- _Work order_
Starting with the line that contains "[565, 298, 602, 338]" and stopping after the line that contains "[625, 565, 698, 631] (first image)", copy the entries below exactly. Include nothing else.

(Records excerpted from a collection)
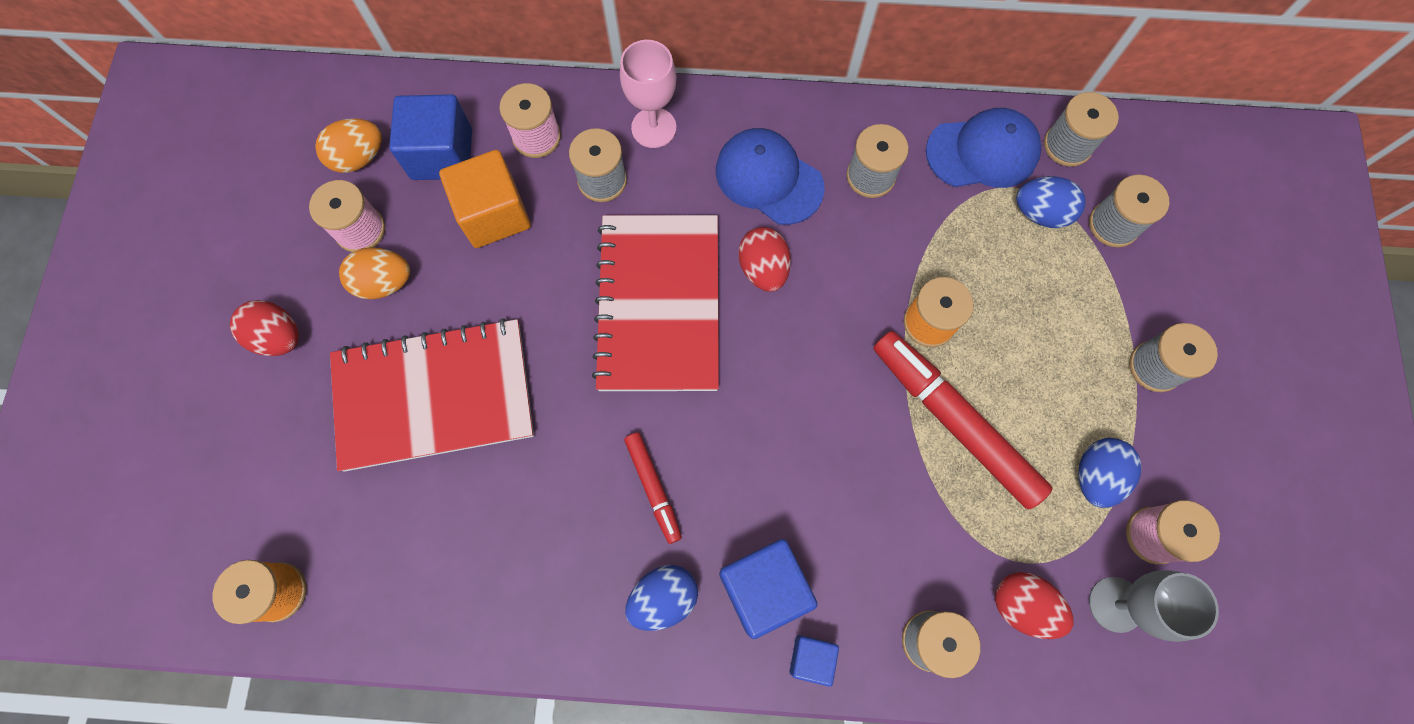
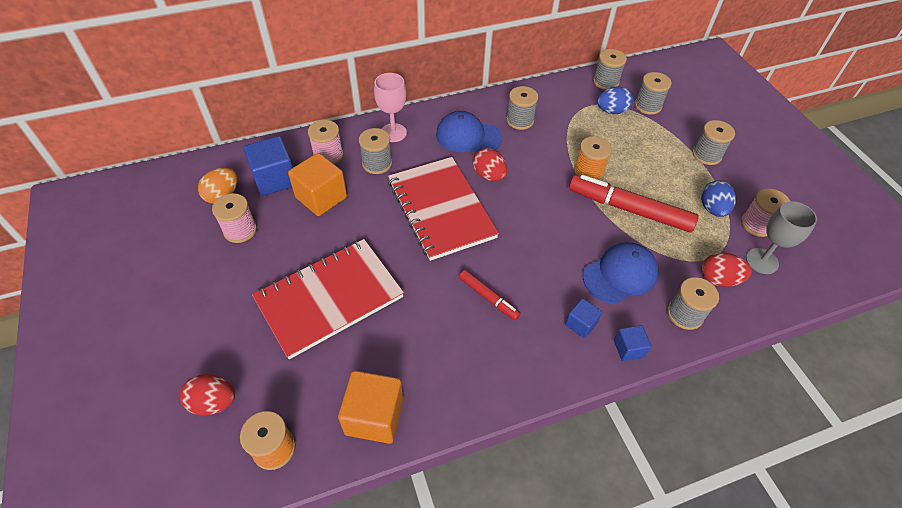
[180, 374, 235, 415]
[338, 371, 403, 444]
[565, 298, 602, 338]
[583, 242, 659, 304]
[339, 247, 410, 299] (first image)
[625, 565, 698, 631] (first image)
==
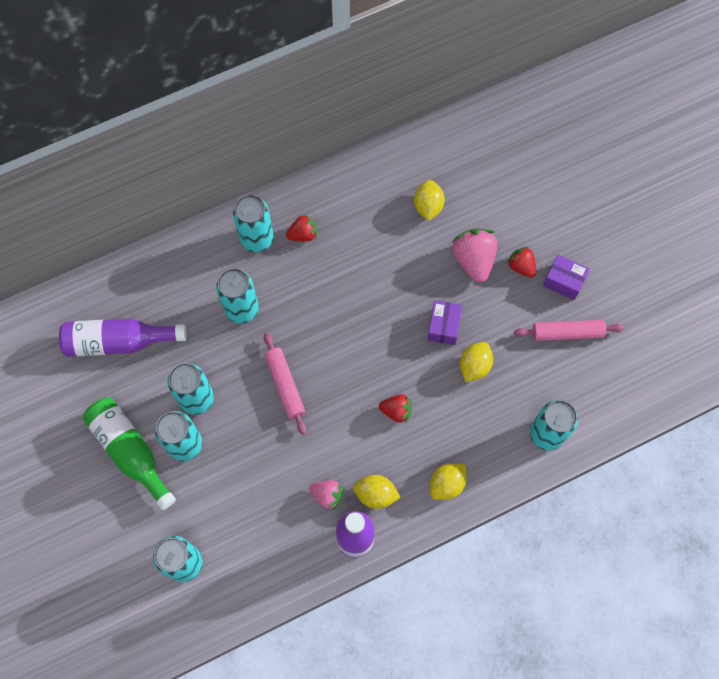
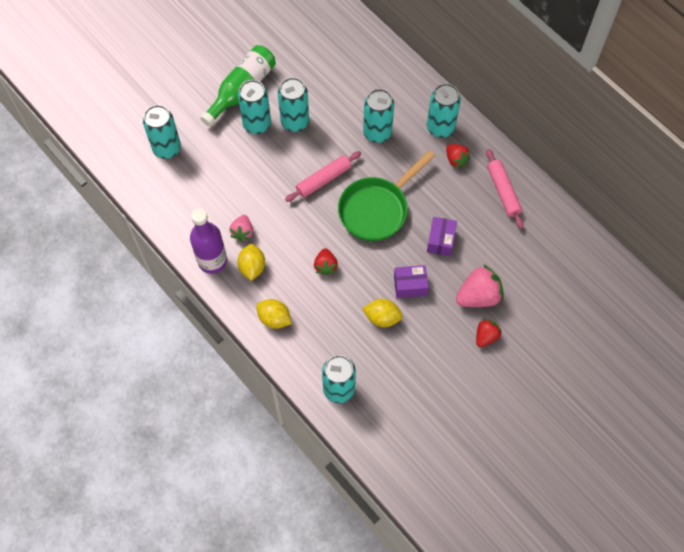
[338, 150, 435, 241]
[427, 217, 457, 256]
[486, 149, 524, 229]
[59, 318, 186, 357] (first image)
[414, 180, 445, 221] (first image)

- _Solved problem_
[565, 298, 602, 338]
[583, 242, 659, 304]
[339, 247, 410, 299] (first image)
[625, 565, 698, 631] (first image)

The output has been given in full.